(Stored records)
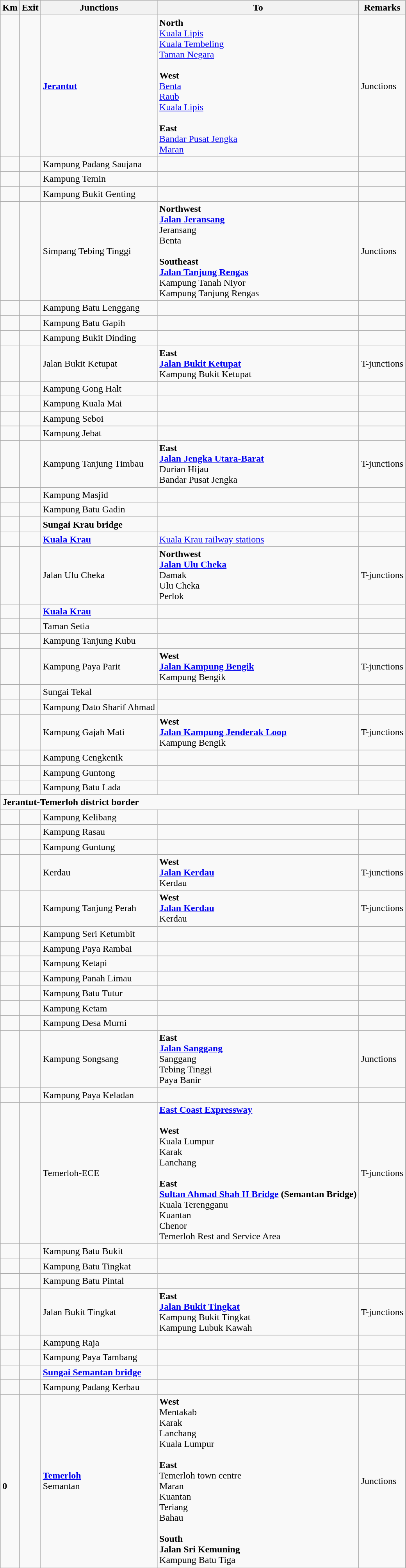
Kampung Batu Lada (99, 787)
Sungai Krau bridge (99, 524)
Kampung Songsang (99, 1058)
Northwest Jalan Ulu ChekaDamakUlu ChekaPerlok (258, 575)
Jerantut-Temerloh district border (203, 801)
Kampung Ketam (99, 1007)
Jerantut (99, 86)
Jalan Bukit Tingkat (99, 1310)
Jalan Ulu Cheka (99, 575)
Exit (30, 8)
Kampung Paya Tambang (99, 1356)
Kampung Desa Murni (99, 1022)
Kampung Guntung (99, 846)
Kuala Krau railway stations (258, 539)
Kampung Tanjung Perah (99, 907)
West Jalan Kampung BengikKampung Bengik (258, 666)
0 (10, 1480)
Taman Setia (99, 625)
Kampung Masjid (99, 494)
Kampung Paya Parit (99, 666)
Kampung Raja (99, 1341)
Kampung Guntong (99, 772)
Simpang Tebing Tinggi (99, 251)
Kampung Kelibang (99, 816)
Kampung Batu Pintal (99, 1280)
Kampung Padang Kerbau (99, 1385)
Kampung Gong Halt (99, 388)
To (258, 8)
West Mentakab Karak Lanchang Kuala LumpurEast Temerloh town centre Maran Kuantan Teriang BahauSouthJalan Sri KemuningKampung Batu Tiga (258, 1480)
Kampung Seboi (99, 418)
Kerdau (99, 871)
Kampung Paya Keladan (99, 1093)
Kampung Dato Sharif Ahmad (99, 706)
Kampung Ketapi (99, 962)
Kampung Batu Gapih (99, 322)
Kampung Paya Rambai (99, 947)
Km (10, 8)
Kampung Cengkenik (99, 757)
Kampung Rasau (99, 831)
East Jalan Bukit KetupatKampung Bukit Ketupat (258, 363)
Temerloh-ECE (99, 1172)
Kampung Seri Ketumbit (99, 933)
Kampung Kuala Mai (99, 403)
Kampung Gajah Mati (99, 731)
Kampung Batu Bukit (99, 1250)
West Jalan Kampung Jenderak LoopKampung Bengik (258, 731)
Kampung Tanjung Kubu (99, 640)
Jalan Bukit Ketupat (99, 363)
Remarks (382, 8)
Kampung Jebat (99, 433)
Kampung Padang Saujana (99, 164)
Kampung Bukit Genting (99, 194)
East Jalan Jengka Utara-BaratDurian HijauBandar Pusat Jengka (258, 464)
Kampung Bukit Dinding (99, 337)
Northwest Jalan Jeransang Jeransang BentaSoutheast Jalan Tanjung RengasKampung Tanah NiyorKampung Tanjung Rengas (258, 251)
Kampung Batu Gadin (99, 509)
Sungai Semantan bridge (99, 1371)
Kampung Batu Tingkat (99, 1265)
Kampung Tanjung Timbau (99, 464)
Kampung Batu Lenggang (99, 308)
East Jalan SanggangSanggangTebing TinggiPaya Banir (258, 1058)
North Kuala Lipis Kuala Tembeling Taman NegaraWest Benta Raub Kuala LipisEast Bandar Pusat Jengka Maran (258, 86)
Sungai Tekal (99, 691)
Kampung Panah Limau (99, 977)
Kampung Temin (99, 179)
TemerlohSemantan (99, 1480)
East Jalan Bukit TingkatKampung Bukit TingkatKampung Lubuk Kawah (258, 1310)
Kampung Batu Tutur (99, 992)
Return the [X, Y] coordinate for the center point of the cell that contains the specified text.  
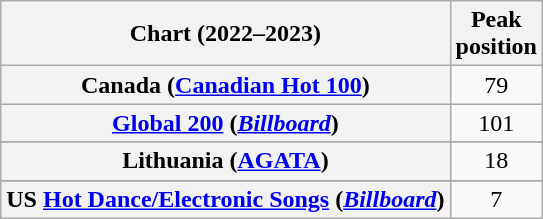
79 [496, 85]
US Hot Dance/Electronic Songs (Billboard) [226, 199]
Chart (2022–2023) [226, 34]
18 [496, 161]
Global 200 (Billboard) [226, 123]
Peakposition [496, 34]
Canada (Canadian Hot 100) [226, 85]
Lithuania (AGATA) [226, 161]
101 [496, 123]
7 [496, 199]
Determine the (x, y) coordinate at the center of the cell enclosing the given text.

→ **Problem to work on**: Rename "Sungai" to "River" in every line of the material above, leaving all other text unchanged, and leave out the pictures.

→ **Answer for this exercise**:
Kampung Batu Lada (99, 787)
River Krau bridge (99, 524)
Kampung Songsang (99, 1058)
Northwest Jalan Ulu ChekaDamakUlu ChekaPerlok (258, 575)
Jerantut-Temerloh district border (203, 801)
Kampung Ketam (99, 1007)
Jerantut (99, 86)
Jalan Bukit Tingkat (99, 1310)
Jalan Ulu Cheka (99, 575)
Exit (30, 8)
Kampung Paya Tambang (99, 1356)
Kampung Desa Murni (99, 1022)
Kampung Guntung (99, 846)
Kuala Krau railway stations (258, 539)
Kampung Tanjung Perah (99, 907)
West Jalan Kampung BengikKampung Bengik (258, 666)
0 (10, 1480)
Taman Setia (99, 625)
Kampung Masjid (99, 494)
Kampung Paya Parit (99, 666)
Kampung Raja (99, 1341)
Kampung Guntong (99, 772)
Simpang Tebing Tinggi (99, 251)
Kampung Kelibang (99, 816)
Kampung Batu Pintal (99, 1280)
Kampung Padang Kerbau (99, 1385)
Kampung Gong Halt (99, 388)
To (258, 8)
West Mentakab Karak Lanchang Kuala LumpurEast Temerloh town centre Maran Kuantan Teriang BahauSouthJalan Sri KemuningKampung Batu Tiga (258, 1480)
Kampung Seboi (99, 418)
Kerdau (99, 871)
Kampung Paya Keladan (99, 1093)
Kampung Dato Sharif Ahmad (99, 706)
Kampung Ketapi (99, 962)
Kampung Batu Gapih (99, 322)
Kampung Paya Rambai (99, 947)
Km (10, 8)
Kampung Cengkenik (99, 757)
Kampung Rasau (99, 831)
East Jalan Bukit KetupatKampung Bukit Ketupat (258, 363)
Temerloh-ECE (99, 1172)
Kampung Seri Ketumbit (99, 933)
Kampung Kuala Mai (99, 403)
Kampung Gajah Mati (99, 731)
Kampung Batu Bukit (99, 1250)
West Jalan Kampung Jenderak LoopKampung Bengik (258, 731)
Kampung Tanjung Kubu (99, 640)
Jalan Bukit Ketupat (99, 363)
Remarks (382, 8)
Kampung Jebat (99, 433)
Kampung Padang Saujana (99, 164)
Kampung Bukit Genting (99, 194)
East Jalan Jengka Utara-BaratDurian HijauBandar Pusat Jengka (258, 464)
Kampung Bukit Dinding (99, 337)
Northwest Jalan Jeransang Jeransang BentaSoutheast Jalan Tanjung RengasKampung Tanah NiyorKampung Tanjung Rengas (258, 251)
Kampung Batu Gadin (99, 509)
River Semantan bridge (99, 1371)
Kampung Batu Tingkat (99, 1265)
Kampung Tanjung Timbau (99, 464)
Kampung Batu Lenggang (99, 308)
East Jalan SanggangSanggangTebing TinggiPaya Banir (258, 1058)
North Kuala Lipis Kuala Tembeling Taman NegaraWest Benta Raub Kuala LipisEast Bandar Pusat Jengka Maran (258, 86)
River Tekal (99, 691)
Kampung Panah Limau (99, 977)
Kampung Temin (99, 179)
TemerlohSemantan (99, 1480)
East Jalan Bukit TingkatKampung Bukit TingkatKampung Lubuk Kawah (258, 1310)
Kampung Batu Tutur (99, 992)
Return the [X, Y] coordinate for the center point of the cell that contains the specified text.  
79 [496, 85]
US Hot Dance/Electronic Songs (Billboard) [226, 199]
Chart (2022–2023) [226, 34]
18 [496, 161]
Global 200 (Billboard) [226, 123]
Peakposition [496, 34]
Canada (Canadian Hot 100) [226, 85]
Lithuania (AGATA) [226, 161]
101 [496, 123]
7 [496, 199]
Determine the (x, y) coordinate at the center of the cell enclosing the given text.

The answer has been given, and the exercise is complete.